REQUIRED ACTION:
In the entries below, count every line containing "centre". Reply with the number alone.

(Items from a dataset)

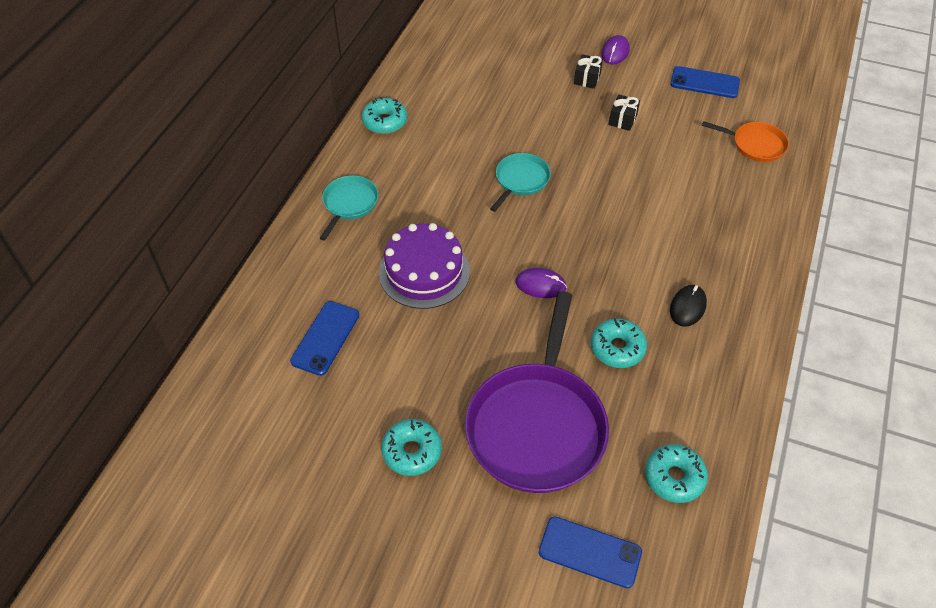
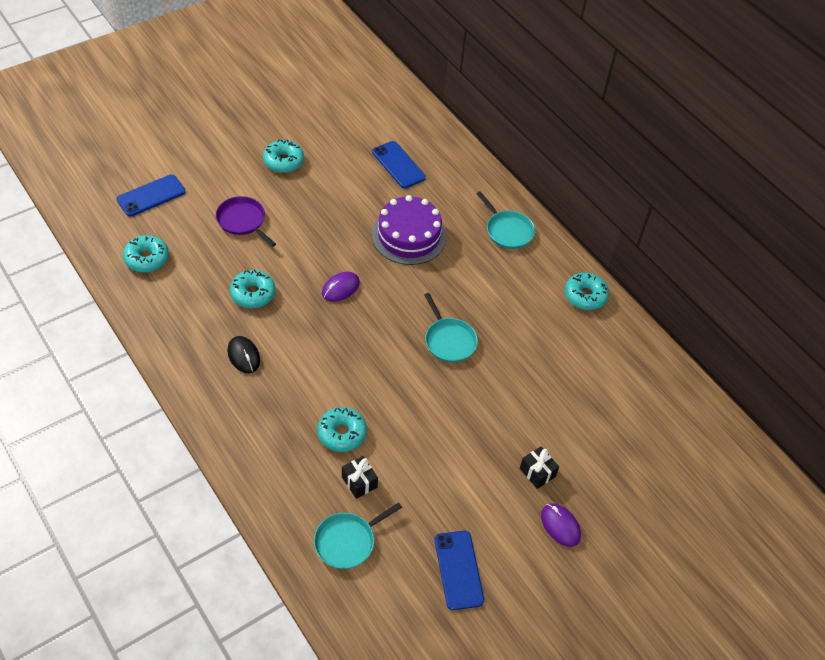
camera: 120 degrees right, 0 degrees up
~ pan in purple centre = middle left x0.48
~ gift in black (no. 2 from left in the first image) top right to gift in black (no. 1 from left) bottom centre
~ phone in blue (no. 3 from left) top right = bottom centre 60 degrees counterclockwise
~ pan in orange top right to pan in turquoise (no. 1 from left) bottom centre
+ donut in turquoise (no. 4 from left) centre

EXPECTED ANSWER:
5